___ RECORDS FOR THE TASK

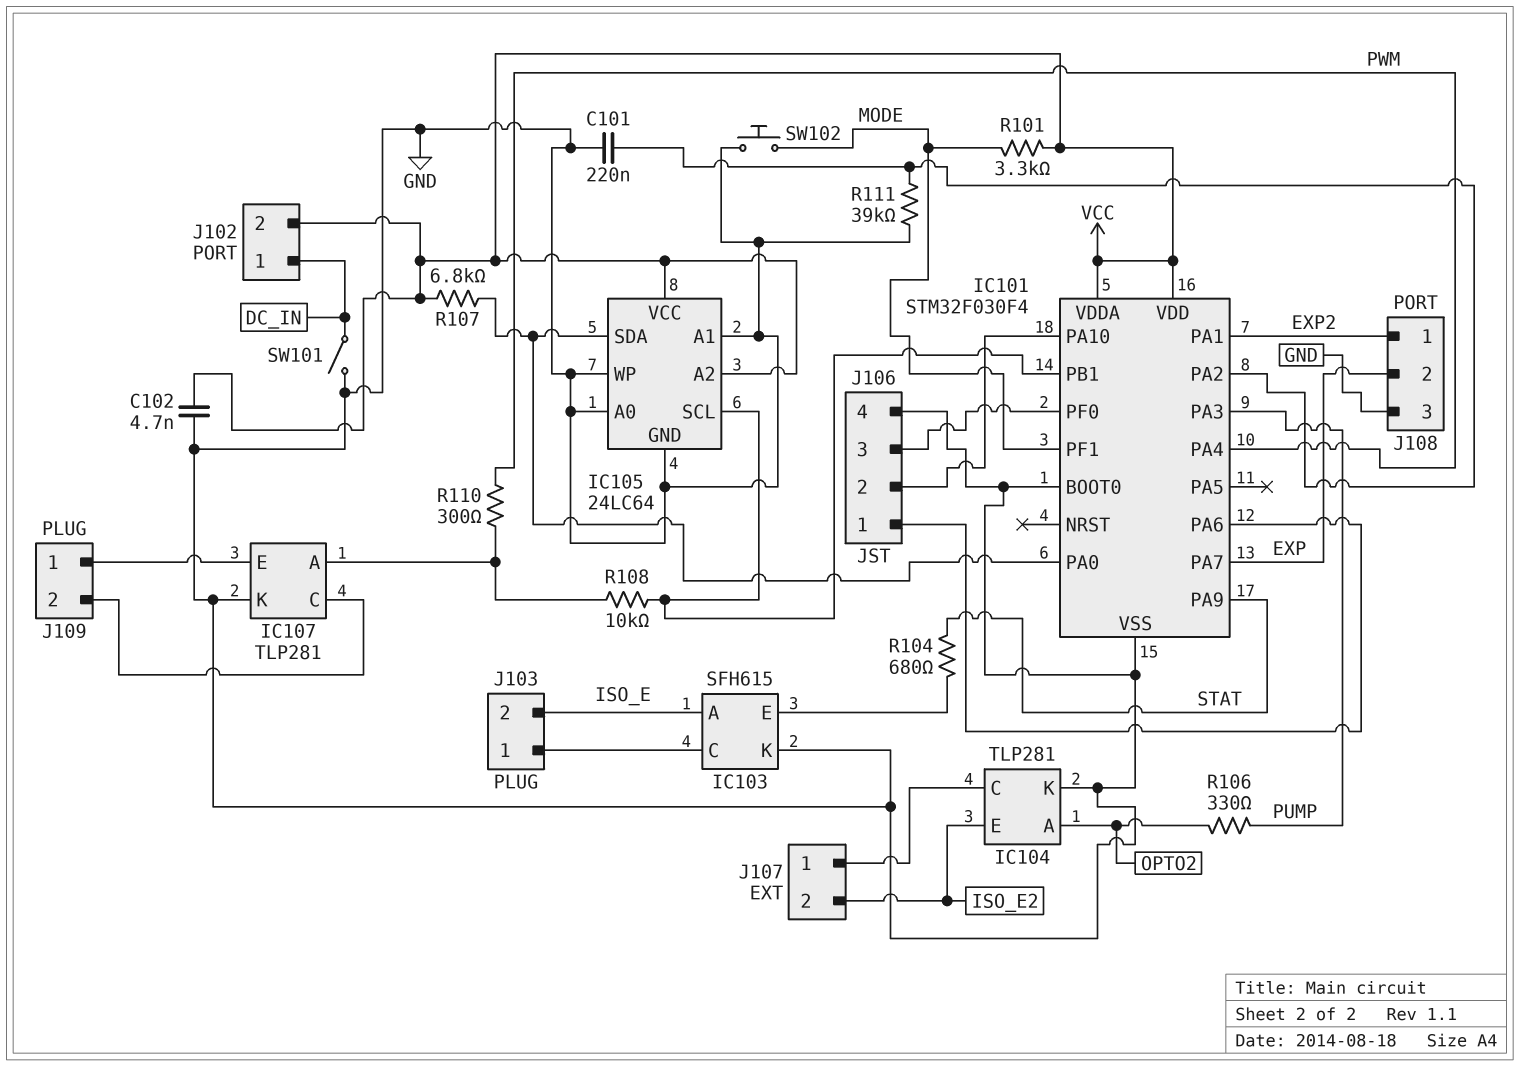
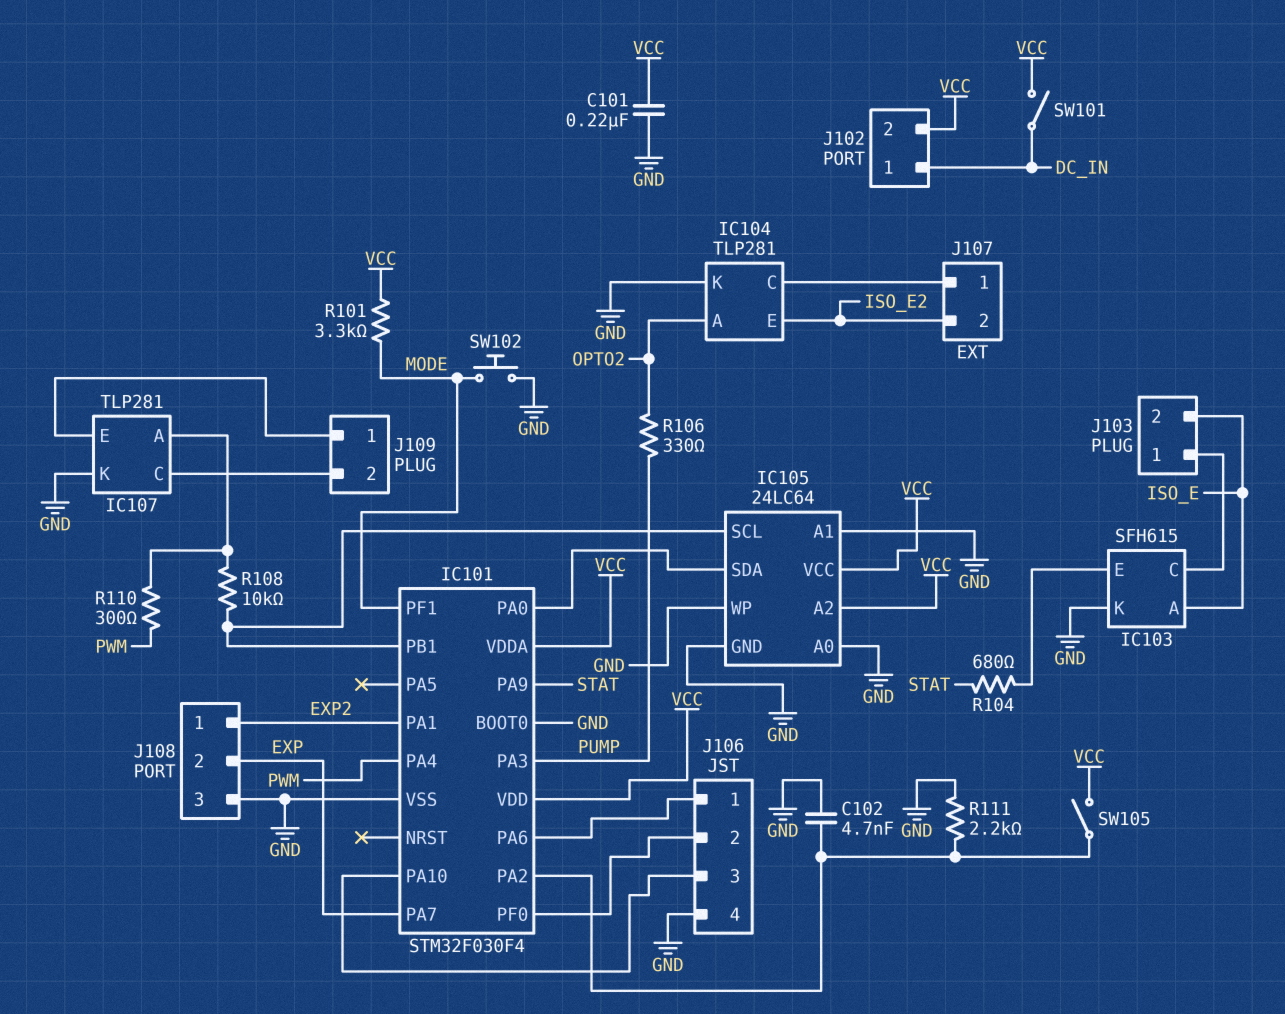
C101: 220nF (GND, IC101/PA2) -> 220nF (GND, VCC)
C102: 4.7nF (GND, VCC) -> 4.7nF (GND, IC101/PA2)
J106 pin 2: IC101/PA10 -> IC101/PF0
J106 pin 3: IC101/PF0 -> IC101/PA10
R107: 6.8k (IC101/PA0, VCC) -> none
R111: 39k (GND, IC101/PA2) -> 2.2k (GND, IC101/PA2)
SW101: switch (DC_IN, GND) -> switch (DC_IN, VCC)
SW105: none -> switch (IC101/PA2, VCC)

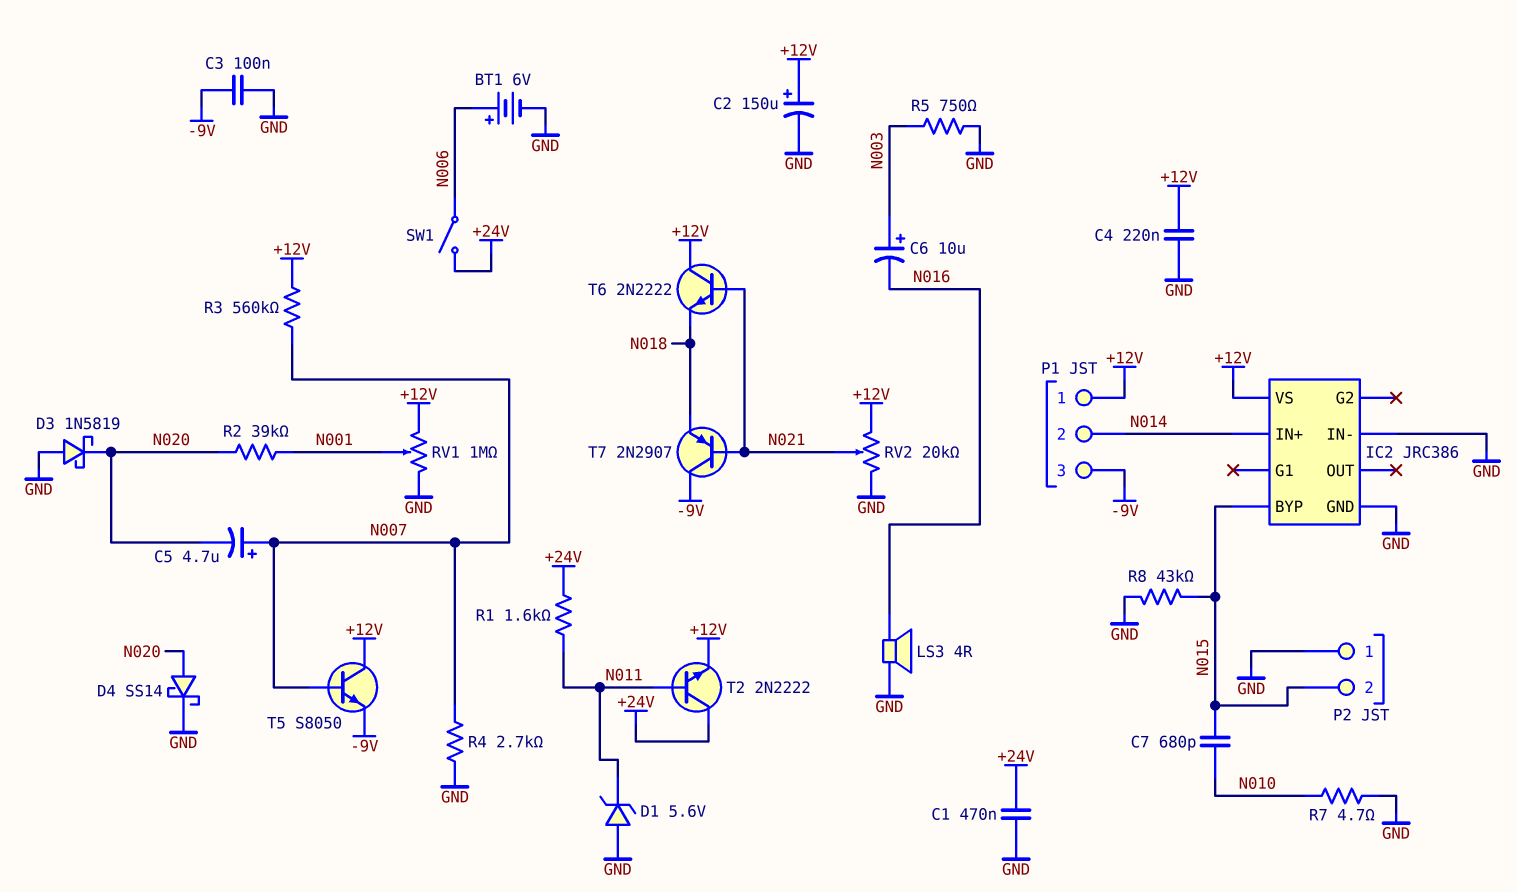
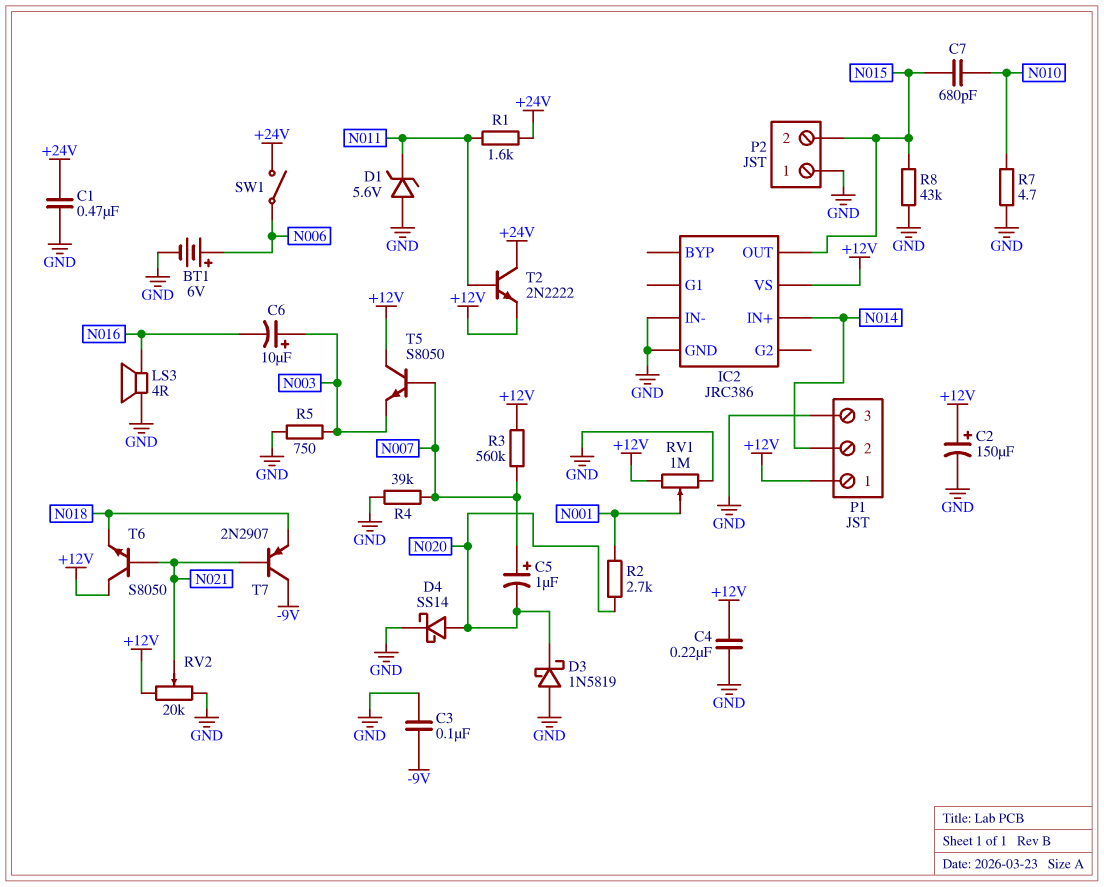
C5: 4.7uF (plus N007, minus N020) -> 1uF (plus N007, minus N020)
IC2 pin BYP: N015 -> none
IC2 pin OUT: none -> N015
P1 pin 3: -9V -> GND
R2: 39k (N001, N020) -> 2.7k (N001, N020)
R4: 2.7k (GND, N007) -> 39k (GND, N007)
T5: NPN S8050 (B N007, C +12V, E -9V) -> NPN S8050 (B N007, C +12V, E N003)
T6: NPN 2N2222 (B N021, C +12V, E N018) -> NPN S8050 (B N021, C +12V, E N018)

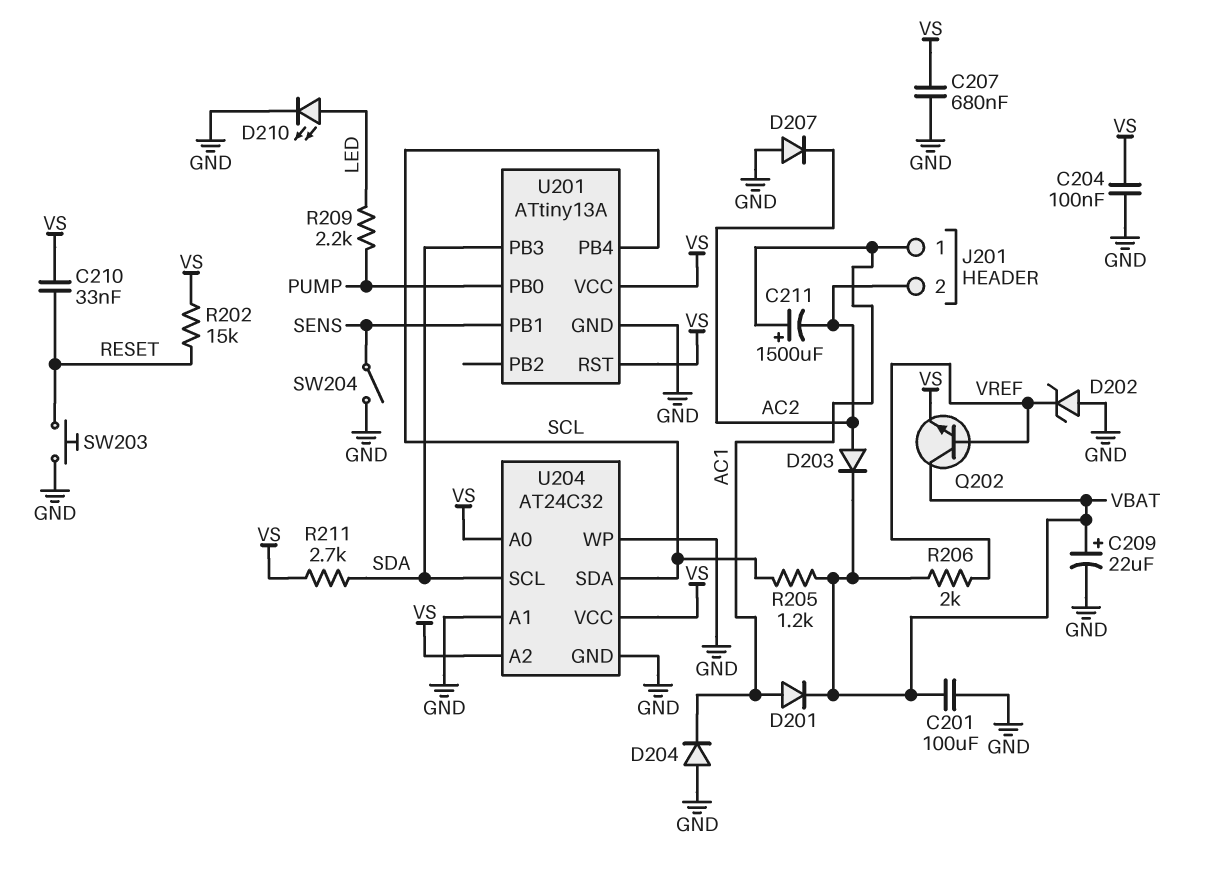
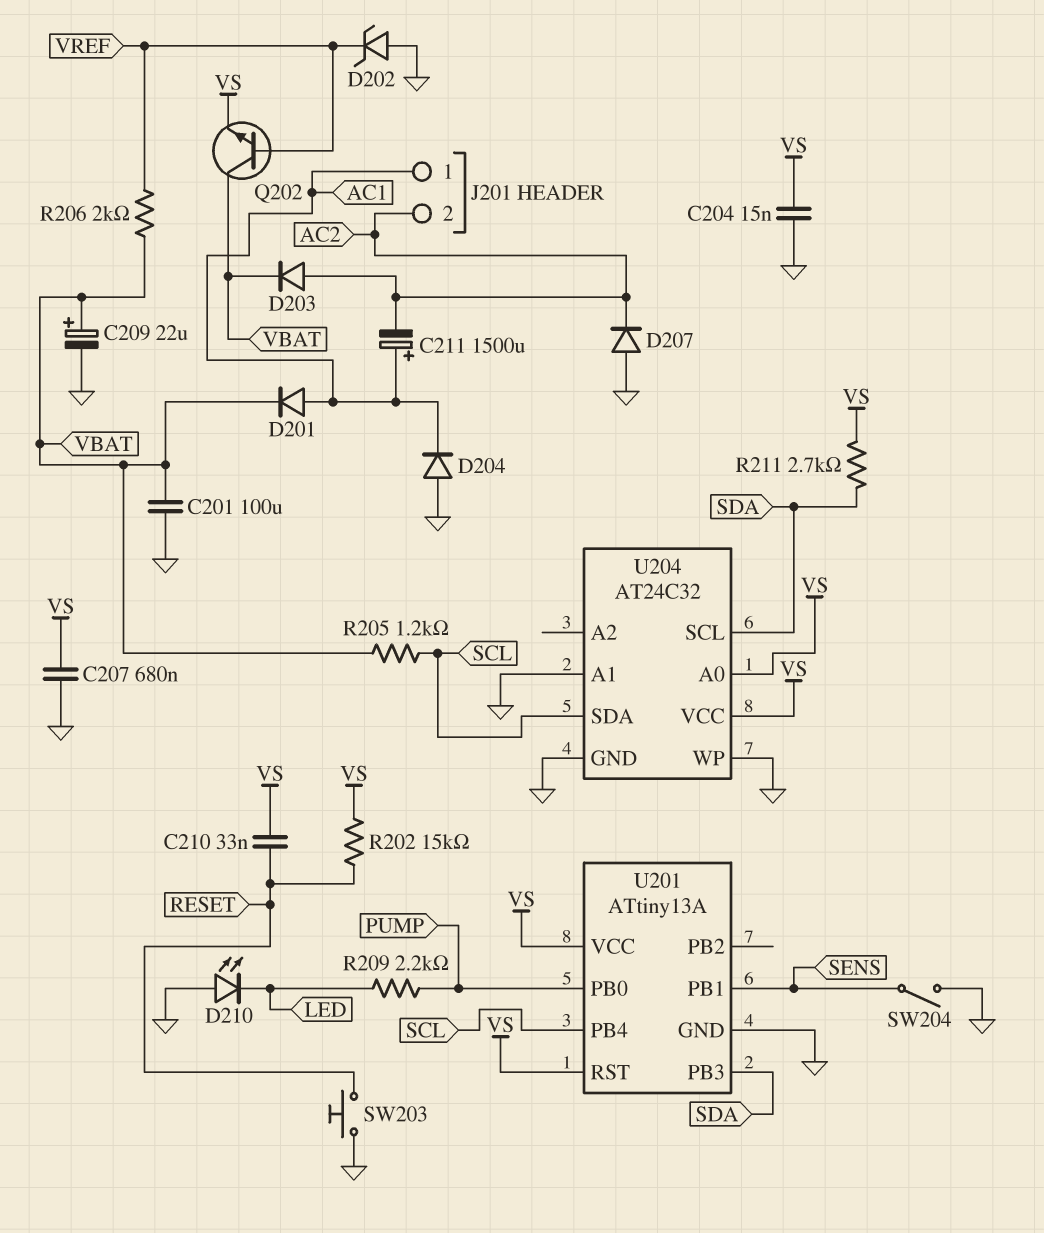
C204: 100nF (GND, VS) -> 15nF (GND, VS)
D210: LED (A LED, K GND) -> LED (A GND, K LED)
U204 pin A2: VS -> none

______

## YOUR ASSIGNMENT
Which lines above contain the word "switch"? Show each of them.

## OUTPUT OF THE EXERCISE
SW101: switch (DC_IN, GND) -> switch (DC_IN, VCC)
SW105: none -> switch (IC101/PA2, VCC)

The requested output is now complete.